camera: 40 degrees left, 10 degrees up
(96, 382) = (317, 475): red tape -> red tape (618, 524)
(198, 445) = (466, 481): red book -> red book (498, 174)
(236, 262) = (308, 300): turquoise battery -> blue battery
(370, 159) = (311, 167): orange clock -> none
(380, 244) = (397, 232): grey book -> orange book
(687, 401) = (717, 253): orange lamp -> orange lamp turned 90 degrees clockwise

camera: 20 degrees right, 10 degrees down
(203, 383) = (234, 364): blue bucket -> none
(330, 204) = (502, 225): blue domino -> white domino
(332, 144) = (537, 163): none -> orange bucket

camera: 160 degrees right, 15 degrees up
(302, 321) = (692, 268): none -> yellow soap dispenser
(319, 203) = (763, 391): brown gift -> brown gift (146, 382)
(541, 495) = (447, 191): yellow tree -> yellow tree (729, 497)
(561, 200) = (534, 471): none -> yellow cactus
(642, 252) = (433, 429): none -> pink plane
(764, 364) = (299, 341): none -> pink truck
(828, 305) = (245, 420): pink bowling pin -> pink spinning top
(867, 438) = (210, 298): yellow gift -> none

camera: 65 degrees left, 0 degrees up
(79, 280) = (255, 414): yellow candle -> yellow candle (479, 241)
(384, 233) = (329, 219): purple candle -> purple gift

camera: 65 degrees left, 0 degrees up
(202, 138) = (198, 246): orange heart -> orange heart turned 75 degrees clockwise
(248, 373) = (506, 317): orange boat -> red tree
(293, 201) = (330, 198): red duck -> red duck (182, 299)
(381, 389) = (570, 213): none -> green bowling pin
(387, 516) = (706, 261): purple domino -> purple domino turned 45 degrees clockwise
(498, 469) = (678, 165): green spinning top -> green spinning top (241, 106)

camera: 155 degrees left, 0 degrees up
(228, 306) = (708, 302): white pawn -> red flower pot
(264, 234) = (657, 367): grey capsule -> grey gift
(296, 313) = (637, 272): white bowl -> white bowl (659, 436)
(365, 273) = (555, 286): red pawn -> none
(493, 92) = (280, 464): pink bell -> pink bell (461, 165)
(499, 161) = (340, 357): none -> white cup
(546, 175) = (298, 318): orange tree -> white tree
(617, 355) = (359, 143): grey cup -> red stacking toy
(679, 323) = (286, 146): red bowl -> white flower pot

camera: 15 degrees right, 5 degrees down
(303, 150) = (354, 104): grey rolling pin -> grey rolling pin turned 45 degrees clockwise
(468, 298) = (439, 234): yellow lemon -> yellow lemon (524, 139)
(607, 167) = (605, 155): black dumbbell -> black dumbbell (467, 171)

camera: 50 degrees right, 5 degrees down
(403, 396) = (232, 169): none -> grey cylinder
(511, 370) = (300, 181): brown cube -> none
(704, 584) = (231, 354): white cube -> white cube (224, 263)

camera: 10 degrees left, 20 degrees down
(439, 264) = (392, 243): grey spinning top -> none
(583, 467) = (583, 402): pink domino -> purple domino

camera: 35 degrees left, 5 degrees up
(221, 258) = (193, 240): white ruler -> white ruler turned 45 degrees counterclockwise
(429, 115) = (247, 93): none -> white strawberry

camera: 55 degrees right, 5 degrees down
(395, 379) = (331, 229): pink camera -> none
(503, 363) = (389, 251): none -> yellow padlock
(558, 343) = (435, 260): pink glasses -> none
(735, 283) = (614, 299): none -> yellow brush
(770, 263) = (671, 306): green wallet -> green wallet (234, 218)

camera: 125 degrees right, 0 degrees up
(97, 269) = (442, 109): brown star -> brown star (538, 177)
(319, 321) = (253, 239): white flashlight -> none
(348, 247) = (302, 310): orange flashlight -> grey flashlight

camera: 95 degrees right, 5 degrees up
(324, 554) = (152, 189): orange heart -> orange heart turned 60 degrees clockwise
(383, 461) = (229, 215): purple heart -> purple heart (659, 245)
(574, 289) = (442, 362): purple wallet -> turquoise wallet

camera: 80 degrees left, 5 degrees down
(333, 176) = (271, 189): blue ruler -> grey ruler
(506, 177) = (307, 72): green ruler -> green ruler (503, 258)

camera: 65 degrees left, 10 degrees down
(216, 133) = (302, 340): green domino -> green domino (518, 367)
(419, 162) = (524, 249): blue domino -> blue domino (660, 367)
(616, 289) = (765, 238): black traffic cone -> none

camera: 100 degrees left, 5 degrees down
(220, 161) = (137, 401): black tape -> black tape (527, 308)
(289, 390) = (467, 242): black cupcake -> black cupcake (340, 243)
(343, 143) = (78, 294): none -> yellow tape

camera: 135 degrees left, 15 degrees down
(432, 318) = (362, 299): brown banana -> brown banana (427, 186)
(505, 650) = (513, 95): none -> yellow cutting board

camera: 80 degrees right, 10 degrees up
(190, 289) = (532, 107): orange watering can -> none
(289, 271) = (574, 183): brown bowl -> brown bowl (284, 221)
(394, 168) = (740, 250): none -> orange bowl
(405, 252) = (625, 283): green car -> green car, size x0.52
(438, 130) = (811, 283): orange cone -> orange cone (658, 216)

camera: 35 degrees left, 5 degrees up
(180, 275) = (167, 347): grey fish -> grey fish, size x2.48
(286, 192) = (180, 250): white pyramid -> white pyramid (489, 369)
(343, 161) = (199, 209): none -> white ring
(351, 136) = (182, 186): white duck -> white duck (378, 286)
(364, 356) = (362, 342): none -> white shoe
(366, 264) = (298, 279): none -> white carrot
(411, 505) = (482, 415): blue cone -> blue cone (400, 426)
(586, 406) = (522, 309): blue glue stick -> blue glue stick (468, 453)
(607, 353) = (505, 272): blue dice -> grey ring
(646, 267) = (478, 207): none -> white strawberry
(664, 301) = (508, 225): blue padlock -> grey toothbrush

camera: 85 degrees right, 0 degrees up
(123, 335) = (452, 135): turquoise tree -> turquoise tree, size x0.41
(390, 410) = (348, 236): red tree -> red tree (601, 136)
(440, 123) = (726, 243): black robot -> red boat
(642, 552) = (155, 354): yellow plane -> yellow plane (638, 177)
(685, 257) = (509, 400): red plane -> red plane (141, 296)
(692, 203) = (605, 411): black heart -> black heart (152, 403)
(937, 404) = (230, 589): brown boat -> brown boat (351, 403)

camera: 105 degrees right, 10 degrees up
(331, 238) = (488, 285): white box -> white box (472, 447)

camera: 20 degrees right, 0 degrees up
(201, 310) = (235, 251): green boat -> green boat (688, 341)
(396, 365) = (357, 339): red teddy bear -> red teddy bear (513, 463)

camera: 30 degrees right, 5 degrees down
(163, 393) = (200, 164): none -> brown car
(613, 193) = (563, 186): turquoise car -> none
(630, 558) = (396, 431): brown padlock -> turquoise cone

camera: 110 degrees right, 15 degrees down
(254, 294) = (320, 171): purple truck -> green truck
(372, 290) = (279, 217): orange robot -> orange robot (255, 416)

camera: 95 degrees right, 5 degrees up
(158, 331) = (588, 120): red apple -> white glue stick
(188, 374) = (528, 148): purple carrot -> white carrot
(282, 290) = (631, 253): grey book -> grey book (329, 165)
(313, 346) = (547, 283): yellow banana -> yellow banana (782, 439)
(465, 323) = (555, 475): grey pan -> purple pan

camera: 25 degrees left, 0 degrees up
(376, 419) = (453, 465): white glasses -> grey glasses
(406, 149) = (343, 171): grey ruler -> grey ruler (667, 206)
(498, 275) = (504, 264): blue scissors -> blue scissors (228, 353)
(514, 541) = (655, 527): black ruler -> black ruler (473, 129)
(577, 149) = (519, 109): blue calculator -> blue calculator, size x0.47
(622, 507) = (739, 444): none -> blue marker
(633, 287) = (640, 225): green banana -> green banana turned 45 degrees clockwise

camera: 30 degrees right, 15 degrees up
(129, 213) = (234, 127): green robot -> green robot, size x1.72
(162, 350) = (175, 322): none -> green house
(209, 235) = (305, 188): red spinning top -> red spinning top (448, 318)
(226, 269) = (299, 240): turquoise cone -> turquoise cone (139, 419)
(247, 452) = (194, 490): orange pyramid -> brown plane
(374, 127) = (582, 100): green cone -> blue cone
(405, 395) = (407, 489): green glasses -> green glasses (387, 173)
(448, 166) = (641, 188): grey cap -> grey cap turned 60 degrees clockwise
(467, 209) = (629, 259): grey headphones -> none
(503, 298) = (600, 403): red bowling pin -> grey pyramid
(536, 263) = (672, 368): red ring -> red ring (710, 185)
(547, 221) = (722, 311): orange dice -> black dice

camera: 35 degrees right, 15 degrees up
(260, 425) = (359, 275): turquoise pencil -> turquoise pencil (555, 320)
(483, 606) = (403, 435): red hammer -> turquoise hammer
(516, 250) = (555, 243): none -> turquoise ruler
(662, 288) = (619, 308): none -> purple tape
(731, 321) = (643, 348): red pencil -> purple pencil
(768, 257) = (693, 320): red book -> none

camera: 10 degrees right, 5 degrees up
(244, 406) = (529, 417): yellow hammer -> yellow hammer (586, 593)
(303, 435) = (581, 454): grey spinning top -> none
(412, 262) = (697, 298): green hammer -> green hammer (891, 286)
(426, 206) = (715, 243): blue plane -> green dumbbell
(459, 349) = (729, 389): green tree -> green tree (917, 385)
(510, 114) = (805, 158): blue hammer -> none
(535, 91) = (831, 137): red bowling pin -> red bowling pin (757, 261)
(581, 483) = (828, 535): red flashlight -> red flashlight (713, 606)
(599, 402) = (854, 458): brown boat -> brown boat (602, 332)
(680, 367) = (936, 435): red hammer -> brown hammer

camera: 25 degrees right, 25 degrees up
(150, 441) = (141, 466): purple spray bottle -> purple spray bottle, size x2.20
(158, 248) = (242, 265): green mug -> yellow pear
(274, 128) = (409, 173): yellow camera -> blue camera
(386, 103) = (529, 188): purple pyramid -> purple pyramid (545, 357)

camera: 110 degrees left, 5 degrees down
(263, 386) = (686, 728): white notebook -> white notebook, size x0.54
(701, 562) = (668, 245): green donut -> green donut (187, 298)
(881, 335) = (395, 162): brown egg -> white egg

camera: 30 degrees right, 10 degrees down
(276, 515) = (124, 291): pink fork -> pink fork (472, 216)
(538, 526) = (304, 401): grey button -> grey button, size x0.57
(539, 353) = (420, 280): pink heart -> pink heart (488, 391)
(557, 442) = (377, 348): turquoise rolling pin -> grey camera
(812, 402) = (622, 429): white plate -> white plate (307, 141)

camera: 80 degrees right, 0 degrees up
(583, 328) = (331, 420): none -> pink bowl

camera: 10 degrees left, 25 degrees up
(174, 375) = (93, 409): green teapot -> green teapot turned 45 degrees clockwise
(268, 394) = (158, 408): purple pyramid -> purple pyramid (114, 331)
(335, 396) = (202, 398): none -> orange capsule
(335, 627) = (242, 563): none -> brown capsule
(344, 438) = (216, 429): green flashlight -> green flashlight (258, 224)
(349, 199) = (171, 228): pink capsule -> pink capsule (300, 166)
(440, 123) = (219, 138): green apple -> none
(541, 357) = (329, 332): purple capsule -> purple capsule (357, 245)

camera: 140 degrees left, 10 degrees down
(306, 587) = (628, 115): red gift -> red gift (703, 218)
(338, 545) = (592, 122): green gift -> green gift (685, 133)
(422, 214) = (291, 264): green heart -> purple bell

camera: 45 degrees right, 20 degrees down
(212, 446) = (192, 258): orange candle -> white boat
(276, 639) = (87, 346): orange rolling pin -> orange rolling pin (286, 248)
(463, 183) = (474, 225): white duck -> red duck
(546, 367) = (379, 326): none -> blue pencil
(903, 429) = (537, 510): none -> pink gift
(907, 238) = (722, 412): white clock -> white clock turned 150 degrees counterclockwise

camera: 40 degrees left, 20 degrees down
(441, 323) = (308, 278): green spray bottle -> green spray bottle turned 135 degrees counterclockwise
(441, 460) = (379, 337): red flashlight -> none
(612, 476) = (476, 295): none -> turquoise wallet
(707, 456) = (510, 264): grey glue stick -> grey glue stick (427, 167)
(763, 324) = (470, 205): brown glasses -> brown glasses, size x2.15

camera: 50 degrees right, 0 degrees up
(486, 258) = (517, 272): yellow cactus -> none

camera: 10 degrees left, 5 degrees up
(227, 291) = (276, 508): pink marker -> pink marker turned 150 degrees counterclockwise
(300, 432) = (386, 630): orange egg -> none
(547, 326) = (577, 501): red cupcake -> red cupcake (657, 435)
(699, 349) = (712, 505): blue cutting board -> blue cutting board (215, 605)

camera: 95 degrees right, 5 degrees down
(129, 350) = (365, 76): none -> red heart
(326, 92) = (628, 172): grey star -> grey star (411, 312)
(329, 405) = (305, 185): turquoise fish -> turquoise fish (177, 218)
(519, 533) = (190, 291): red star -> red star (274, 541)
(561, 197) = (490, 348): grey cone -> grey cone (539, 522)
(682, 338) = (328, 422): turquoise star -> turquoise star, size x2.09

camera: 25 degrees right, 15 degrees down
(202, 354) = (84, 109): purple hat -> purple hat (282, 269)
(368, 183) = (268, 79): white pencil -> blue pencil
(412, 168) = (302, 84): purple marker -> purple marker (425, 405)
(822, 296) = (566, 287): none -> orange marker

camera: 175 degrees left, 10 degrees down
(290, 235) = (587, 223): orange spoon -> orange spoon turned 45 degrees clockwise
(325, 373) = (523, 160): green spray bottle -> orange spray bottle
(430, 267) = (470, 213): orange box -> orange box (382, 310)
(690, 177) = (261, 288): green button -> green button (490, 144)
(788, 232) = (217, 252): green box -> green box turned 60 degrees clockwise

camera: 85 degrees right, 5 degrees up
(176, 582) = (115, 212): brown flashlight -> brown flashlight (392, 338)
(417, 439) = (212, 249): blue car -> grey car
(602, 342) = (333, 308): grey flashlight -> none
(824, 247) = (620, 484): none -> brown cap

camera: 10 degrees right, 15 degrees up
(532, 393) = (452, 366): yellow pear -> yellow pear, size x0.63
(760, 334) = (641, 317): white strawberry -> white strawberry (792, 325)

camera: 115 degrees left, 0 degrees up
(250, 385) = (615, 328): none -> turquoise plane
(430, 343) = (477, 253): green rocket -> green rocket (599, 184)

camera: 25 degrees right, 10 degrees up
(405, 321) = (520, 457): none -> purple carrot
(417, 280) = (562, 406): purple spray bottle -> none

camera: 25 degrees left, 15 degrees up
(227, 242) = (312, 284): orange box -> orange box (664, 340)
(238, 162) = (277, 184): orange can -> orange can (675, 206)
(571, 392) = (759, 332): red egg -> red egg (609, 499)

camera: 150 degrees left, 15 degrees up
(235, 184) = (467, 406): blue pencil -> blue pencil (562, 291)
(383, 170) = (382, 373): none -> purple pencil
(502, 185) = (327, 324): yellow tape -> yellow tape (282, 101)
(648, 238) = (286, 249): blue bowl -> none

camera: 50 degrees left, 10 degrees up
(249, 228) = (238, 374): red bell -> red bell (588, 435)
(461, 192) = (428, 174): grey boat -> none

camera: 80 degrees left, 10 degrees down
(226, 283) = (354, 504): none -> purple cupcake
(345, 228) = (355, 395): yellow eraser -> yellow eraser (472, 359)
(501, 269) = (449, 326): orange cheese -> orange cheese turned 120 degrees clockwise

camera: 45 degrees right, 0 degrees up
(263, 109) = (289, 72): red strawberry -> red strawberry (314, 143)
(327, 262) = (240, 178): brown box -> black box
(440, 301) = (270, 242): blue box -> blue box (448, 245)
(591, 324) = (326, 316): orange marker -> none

## [WHAT YOU HAVE TO DO]
Of all the entries above, output exactly the lines between the one holding "camera: 20 degrees right, 0 degrees up" and the one holding "(129, 213) = (234, 127): green", inclusive.

## [RESPONSE]
camera: 20 degrees right, 0 degrees up
(201, 310) = (235, 251): green boat -> green boat (688, 341)
(396, 365) = (357, 339): red teddy bear -> red teddy bear (513, 463)

camera: 30 degrees right, 5 degrees down
(163, 393) = (200, 164): none -> brown car
(613, 193) = (563, 186): turquoise car -> none
(630, 558) = (396, 431): brown padlock -> turquoise cone

camera: 110 degrees right, 15 degrees down
(254, 294) = (320, 171): purple truck -> green truck
(372, 290) = (279, 217): orange robot -> orange robot (255, 416)

camera: 95 degrees right, 5 degrees up
(158, 331) = (588, 120): red apple -> white glue stick
(188, 374) = (528, 148): purple carrot -> white carrot
(282, 290) = (631, 253): grey book -> grey book (329, 165)
(313, 346) = (547, 283): yellow banana -> yellow banana (782, 439)
(465, 323) = (555, 475): grey pan -> purple pan

camera: 25 degrees left, 0 degrees up
(376, 419) = (453, 465): white glasses -> grey glasses
(406, 149) = (343, 171): grey ruler -> grey ruler (667, 206)
(498, 275) = (504, 264): blue scissors -> blue scissors (228, 353)
(514, 541) = (655, 527): black ruler -> black ruler (473, 129)
(577, 149) = (519, 109): blue calculator -> blue calculator, size x0.47
(622, 507) = (739, 444): none -> blue marker
(633, 287) = (640, 225): green banana -> green banana turned 45 degrees clockwise

camera: 30 degrees right, 15 degrees up
(129, 213) = (234, 127): green robot -> green robot, size x1.72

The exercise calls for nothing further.